__Data to process__.
************
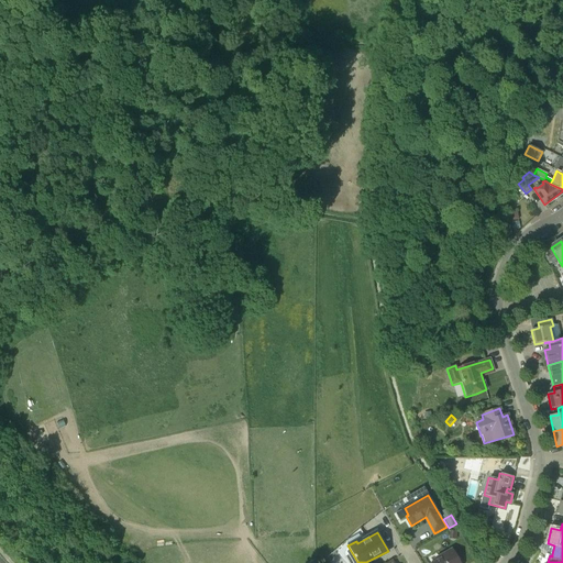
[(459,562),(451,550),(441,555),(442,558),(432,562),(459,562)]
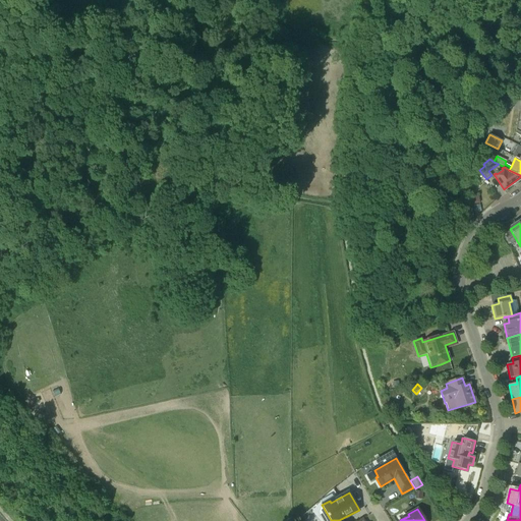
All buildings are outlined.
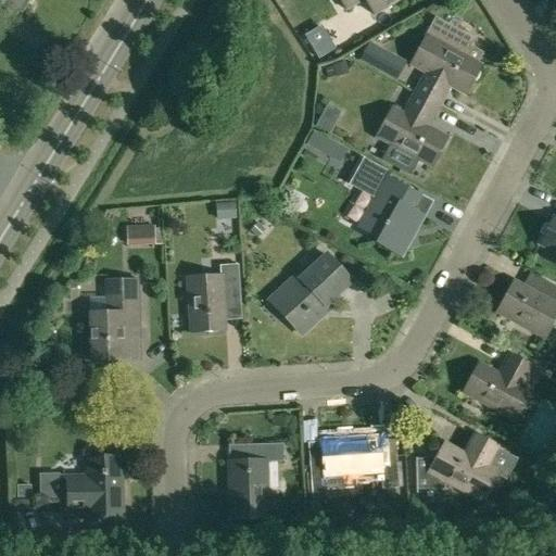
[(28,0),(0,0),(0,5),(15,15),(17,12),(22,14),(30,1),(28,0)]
************
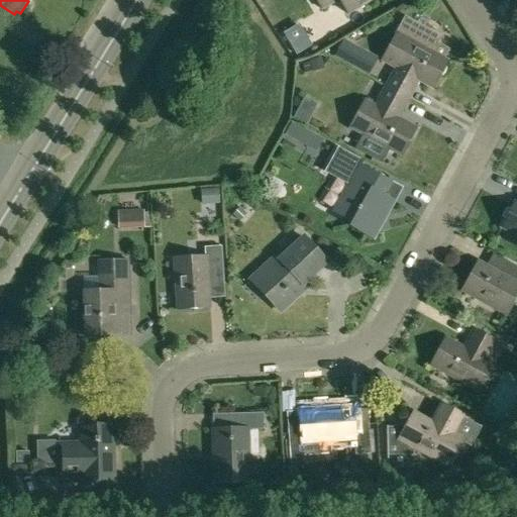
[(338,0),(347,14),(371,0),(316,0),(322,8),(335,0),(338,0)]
************
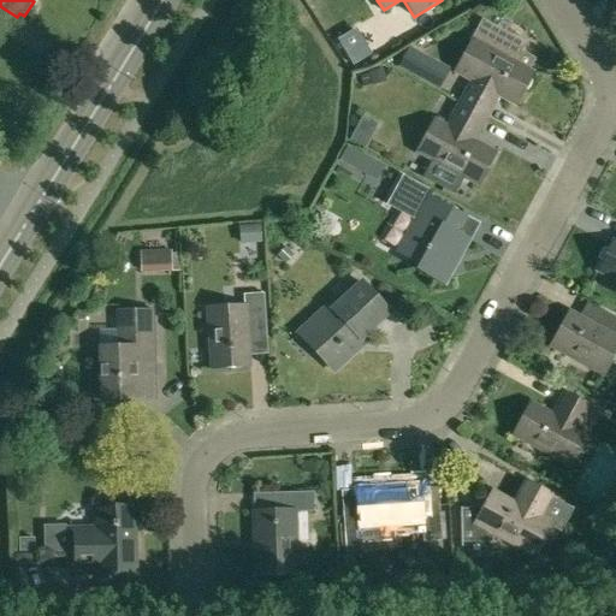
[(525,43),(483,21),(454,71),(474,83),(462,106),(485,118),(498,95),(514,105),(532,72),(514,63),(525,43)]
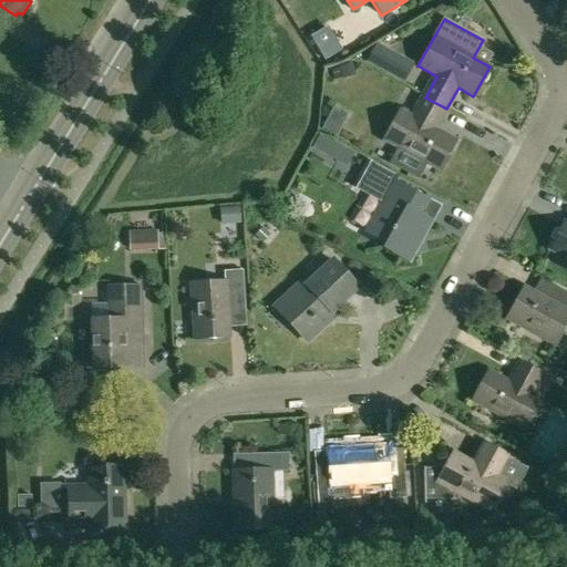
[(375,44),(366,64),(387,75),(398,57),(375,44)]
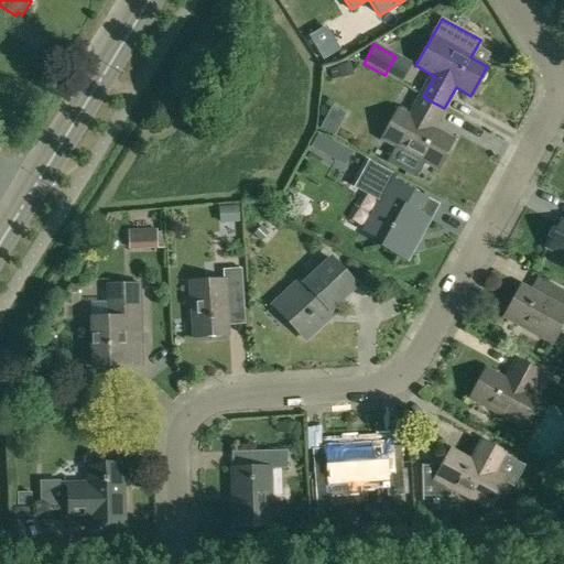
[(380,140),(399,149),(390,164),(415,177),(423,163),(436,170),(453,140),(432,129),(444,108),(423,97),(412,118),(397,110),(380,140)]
************
Above are the records; please give again, exactly and in full, only the lines that run from the line with "[(459,562),(451,550),(441,555),(442,558),(432,562),(459,562)]" through the line with "[(28,0),(0,0),(0,5),(15,15),(17,12),(22,14),(30,1),(28,0)]", with no pictures.

__Task answer__.
[(459,562),(451,550),(441,555),(442,558),(432,562),(459,562)]
All buildings are outlined.
[(28,0),(0,0),(0,5),(15,15),(17,12),(22,14),(30,1),(28,0)]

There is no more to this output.